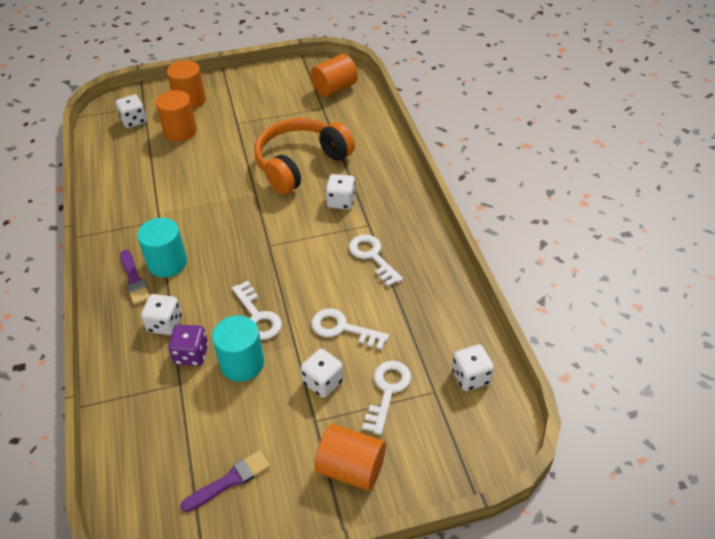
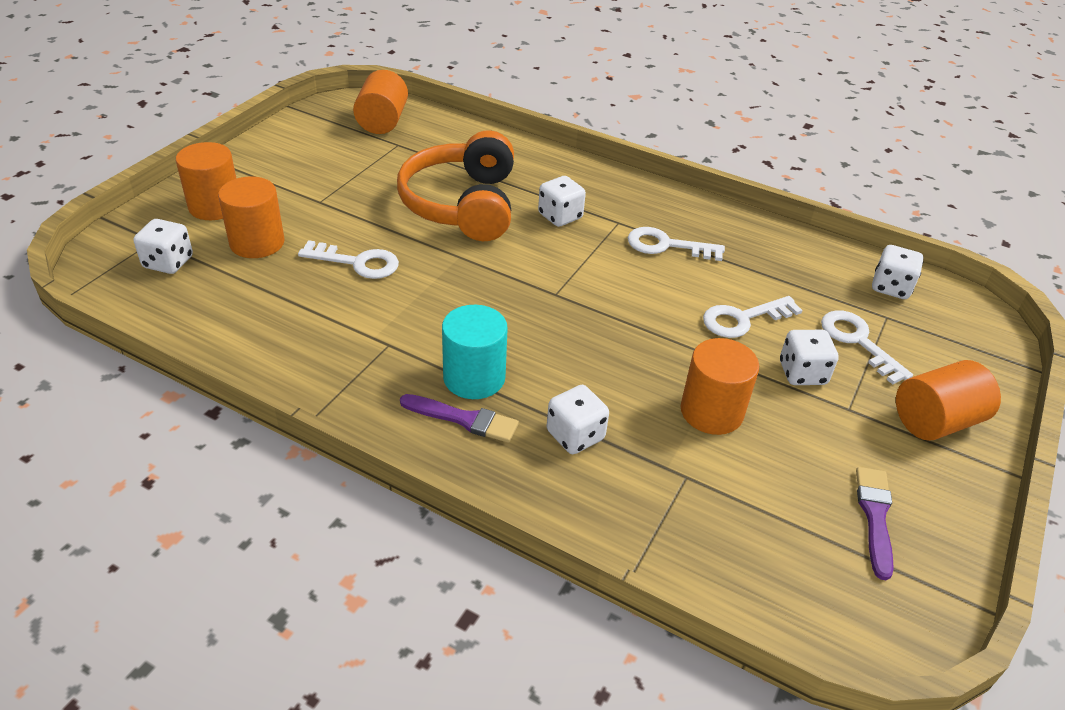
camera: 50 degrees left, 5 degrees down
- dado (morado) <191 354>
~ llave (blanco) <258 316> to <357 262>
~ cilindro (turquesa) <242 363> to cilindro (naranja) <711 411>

• _How to complete this task_: Drop the pictures and set down the data above exactly.

• _Task solution_:
camera: 50 degrees left, 5 degrees down
- dado (morado) <191 354>
~ llave (blanco) <258 316> to <357 262>
~ cilindro (turquesa) <242 363> to cilindro (naranja) <711 411>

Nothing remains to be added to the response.